*How to complete this task:* A single number is wanted: how many lines of the data include the string "pentagon".

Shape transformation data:

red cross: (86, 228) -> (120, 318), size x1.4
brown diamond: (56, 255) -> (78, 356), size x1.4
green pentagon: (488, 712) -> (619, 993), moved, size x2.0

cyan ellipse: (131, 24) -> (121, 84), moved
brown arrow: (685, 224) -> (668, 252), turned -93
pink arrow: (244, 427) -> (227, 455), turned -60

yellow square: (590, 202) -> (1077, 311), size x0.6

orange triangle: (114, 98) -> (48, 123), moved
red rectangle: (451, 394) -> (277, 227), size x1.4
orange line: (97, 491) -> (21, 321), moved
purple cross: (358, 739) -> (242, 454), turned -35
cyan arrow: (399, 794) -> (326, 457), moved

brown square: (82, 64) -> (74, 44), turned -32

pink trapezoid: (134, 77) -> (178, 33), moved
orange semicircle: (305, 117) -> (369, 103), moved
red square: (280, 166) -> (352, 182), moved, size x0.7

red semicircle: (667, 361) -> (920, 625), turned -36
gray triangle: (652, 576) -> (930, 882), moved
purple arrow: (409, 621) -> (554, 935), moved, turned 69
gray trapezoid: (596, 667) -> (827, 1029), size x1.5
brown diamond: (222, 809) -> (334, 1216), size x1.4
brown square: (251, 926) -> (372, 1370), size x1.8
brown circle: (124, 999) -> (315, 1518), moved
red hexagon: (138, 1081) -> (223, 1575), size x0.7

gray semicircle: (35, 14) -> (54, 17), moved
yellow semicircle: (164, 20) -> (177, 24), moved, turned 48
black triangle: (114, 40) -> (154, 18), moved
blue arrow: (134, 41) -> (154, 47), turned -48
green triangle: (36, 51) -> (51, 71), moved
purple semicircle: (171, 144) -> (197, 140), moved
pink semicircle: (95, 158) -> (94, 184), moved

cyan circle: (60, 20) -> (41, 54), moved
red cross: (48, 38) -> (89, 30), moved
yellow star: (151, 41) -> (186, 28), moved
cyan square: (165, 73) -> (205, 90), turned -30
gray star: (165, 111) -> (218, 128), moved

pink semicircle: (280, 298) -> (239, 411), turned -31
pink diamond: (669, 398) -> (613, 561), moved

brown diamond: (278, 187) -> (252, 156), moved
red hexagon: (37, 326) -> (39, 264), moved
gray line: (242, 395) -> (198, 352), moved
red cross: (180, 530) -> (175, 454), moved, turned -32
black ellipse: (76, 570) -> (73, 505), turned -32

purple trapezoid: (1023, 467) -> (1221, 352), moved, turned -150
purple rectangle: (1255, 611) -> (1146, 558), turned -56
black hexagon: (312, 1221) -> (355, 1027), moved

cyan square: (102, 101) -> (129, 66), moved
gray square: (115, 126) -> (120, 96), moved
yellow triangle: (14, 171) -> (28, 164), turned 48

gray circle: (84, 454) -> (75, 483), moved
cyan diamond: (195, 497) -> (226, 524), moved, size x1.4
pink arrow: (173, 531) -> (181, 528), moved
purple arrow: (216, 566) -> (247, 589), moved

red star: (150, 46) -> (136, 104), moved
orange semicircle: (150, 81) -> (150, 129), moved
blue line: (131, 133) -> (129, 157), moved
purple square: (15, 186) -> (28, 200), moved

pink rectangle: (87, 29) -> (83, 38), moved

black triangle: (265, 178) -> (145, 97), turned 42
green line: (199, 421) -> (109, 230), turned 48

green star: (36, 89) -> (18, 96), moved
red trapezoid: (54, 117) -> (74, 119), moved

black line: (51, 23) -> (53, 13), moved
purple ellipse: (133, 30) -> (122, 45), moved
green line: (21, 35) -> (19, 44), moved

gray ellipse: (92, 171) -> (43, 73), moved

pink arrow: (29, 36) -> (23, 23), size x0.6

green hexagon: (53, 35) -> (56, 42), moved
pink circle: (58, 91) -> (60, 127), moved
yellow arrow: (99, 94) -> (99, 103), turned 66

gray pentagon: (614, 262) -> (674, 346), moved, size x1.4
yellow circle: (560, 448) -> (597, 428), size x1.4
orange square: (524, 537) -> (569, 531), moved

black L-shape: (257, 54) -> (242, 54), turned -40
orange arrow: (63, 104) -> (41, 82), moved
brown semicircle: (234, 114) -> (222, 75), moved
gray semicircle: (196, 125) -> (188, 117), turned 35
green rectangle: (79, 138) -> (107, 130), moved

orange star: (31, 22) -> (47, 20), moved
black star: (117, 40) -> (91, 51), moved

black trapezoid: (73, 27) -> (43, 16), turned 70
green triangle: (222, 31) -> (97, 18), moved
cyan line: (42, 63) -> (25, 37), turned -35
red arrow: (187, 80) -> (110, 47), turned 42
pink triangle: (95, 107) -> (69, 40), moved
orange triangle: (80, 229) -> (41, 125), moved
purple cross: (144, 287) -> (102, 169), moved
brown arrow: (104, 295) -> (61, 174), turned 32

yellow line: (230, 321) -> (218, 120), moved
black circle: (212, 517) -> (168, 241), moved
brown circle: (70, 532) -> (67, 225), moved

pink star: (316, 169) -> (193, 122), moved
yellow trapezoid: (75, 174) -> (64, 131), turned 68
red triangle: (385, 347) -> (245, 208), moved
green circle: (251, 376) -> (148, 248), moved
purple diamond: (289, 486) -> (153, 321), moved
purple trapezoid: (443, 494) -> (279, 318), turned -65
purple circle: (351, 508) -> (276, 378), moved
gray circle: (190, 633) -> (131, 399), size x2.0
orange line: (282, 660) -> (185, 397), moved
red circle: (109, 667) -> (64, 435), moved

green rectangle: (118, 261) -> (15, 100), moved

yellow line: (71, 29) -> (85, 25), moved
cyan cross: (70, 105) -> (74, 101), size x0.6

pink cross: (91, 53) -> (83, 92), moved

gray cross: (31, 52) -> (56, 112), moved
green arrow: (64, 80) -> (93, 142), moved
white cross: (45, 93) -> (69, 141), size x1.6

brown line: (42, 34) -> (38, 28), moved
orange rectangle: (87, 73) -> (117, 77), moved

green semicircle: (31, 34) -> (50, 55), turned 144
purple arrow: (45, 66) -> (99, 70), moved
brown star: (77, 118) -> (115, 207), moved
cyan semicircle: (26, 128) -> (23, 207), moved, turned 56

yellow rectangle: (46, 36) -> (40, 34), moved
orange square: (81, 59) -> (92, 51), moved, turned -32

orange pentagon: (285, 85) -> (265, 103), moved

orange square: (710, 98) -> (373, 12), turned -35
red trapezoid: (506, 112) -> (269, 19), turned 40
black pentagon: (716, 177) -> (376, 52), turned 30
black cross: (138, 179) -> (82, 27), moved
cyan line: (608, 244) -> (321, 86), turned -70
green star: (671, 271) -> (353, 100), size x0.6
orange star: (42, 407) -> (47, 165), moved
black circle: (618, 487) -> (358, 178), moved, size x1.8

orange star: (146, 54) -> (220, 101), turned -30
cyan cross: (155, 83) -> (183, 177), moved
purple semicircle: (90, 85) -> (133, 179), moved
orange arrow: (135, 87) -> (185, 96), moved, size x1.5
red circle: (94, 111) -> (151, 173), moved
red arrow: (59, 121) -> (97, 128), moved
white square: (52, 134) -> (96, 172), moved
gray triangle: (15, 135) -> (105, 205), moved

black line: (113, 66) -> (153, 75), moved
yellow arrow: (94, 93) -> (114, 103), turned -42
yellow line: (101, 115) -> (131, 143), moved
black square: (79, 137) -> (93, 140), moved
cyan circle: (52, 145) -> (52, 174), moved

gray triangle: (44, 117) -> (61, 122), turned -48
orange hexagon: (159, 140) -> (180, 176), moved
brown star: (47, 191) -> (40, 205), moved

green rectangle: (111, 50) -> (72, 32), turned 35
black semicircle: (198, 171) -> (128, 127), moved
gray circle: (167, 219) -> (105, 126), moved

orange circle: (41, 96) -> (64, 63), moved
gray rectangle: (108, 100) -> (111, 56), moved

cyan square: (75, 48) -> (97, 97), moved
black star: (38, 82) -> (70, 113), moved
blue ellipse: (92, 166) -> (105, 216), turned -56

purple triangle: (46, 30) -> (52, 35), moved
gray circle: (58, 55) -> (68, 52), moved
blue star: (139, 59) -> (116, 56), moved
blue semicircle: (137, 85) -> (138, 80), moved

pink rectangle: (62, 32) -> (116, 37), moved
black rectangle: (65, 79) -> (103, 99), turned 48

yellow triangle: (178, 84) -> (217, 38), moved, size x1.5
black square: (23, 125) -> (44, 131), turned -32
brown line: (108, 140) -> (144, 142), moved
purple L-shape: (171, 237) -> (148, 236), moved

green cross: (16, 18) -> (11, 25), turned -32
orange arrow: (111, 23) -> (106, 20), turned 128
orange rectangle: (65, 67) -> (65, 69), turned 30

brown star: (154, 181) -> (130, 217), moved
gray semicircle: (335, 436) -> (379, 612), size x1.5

*The completed task:* 4